TASK TO CARRY OUT: Below is a block of records; return all of them exactly, but without the images.

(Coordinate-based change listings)
----------

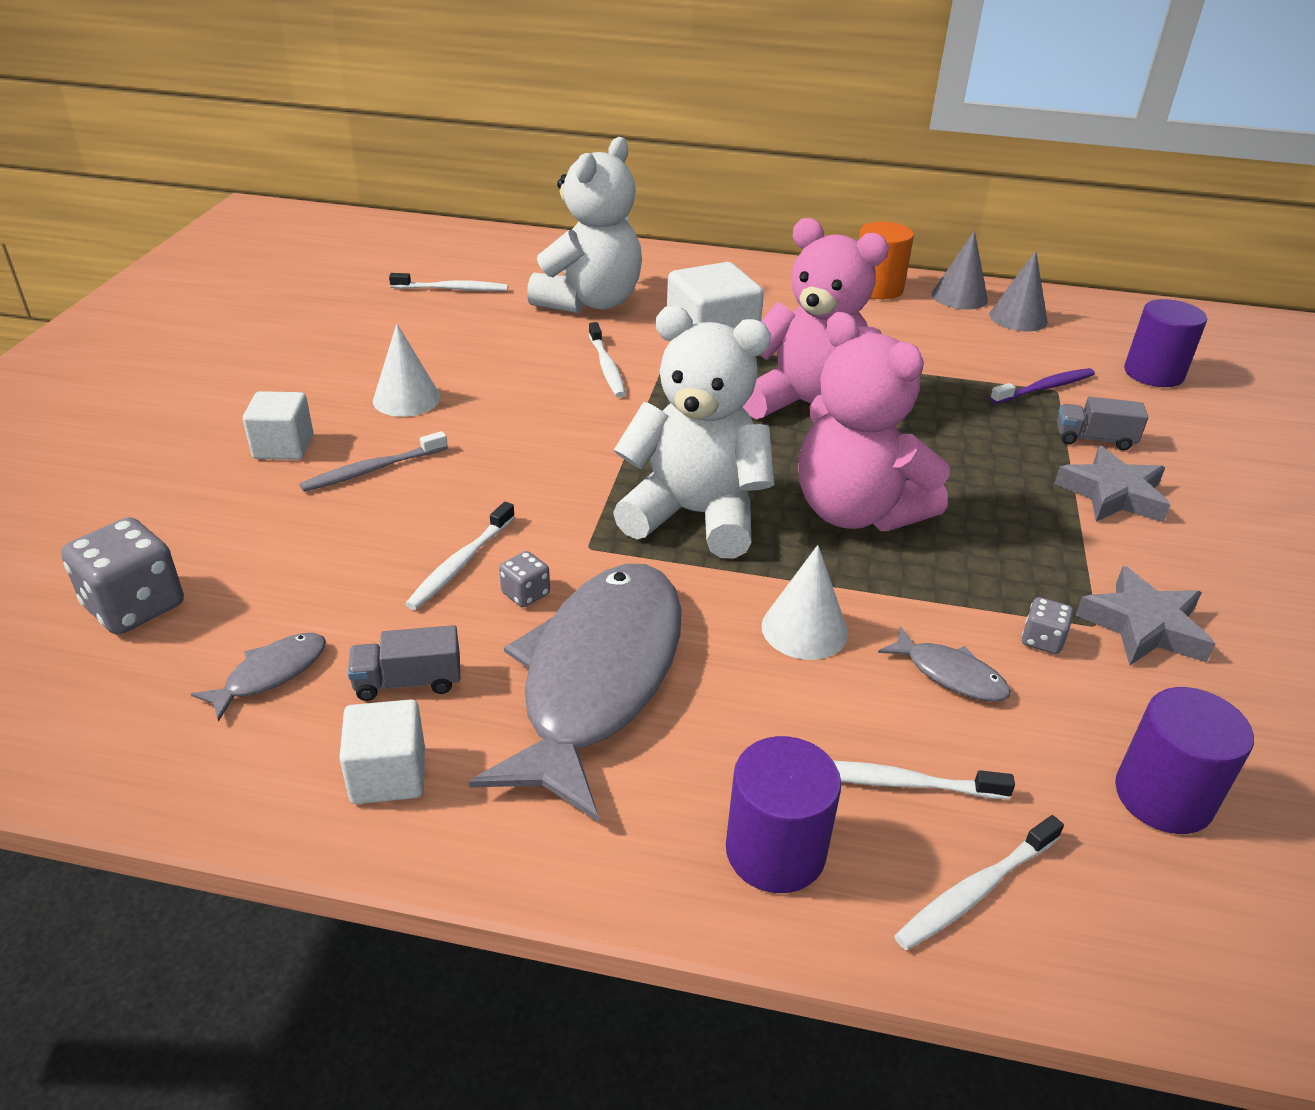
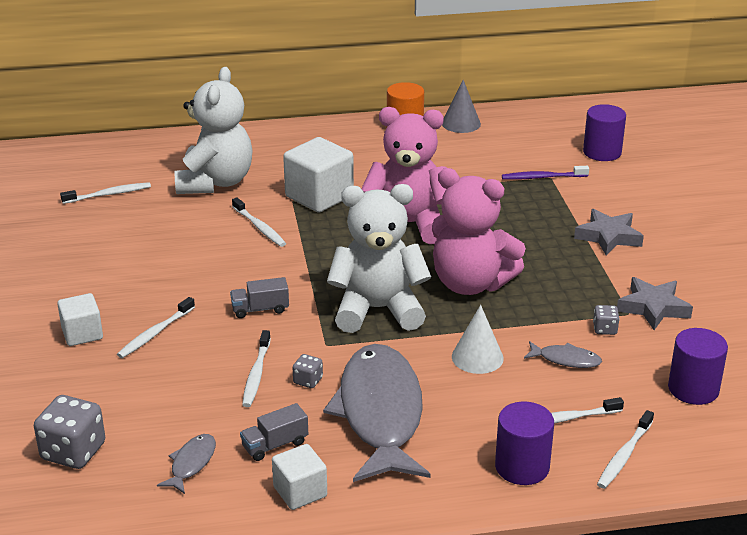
camera: 20 degrees left, 5 degrees down
(372, 470) = (155, 333): grey toothbrush -> white toothbrush
(406, 399) = (140, 281): white cone -> none
(1018, 318) = (505, 131): grey cone -> none
(1044, 388) = (542, 177): purple toothbrush -> purple toothbrush turned 135 degrees counterclockwise
(1094, 439) = (585, 204): grey truck -> grey truck (260, 309)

----------

PROBLEM SOLUTION:
camera: 20 degrees left, 5 degrees down
(372, 470) = (155, 333): grey toothbrush -> white toothbrush
(406, 399) = (140, 281): white cone -> none
(1018, 318) = (505, 131): grey cone -> none
(1044, 388) = (542, 177): purple toothbrush -> purple toothbrush turned 135 degrees counterclockwise
(1094, 439) = (585, 204): grey truck -> grey truck (260, 309)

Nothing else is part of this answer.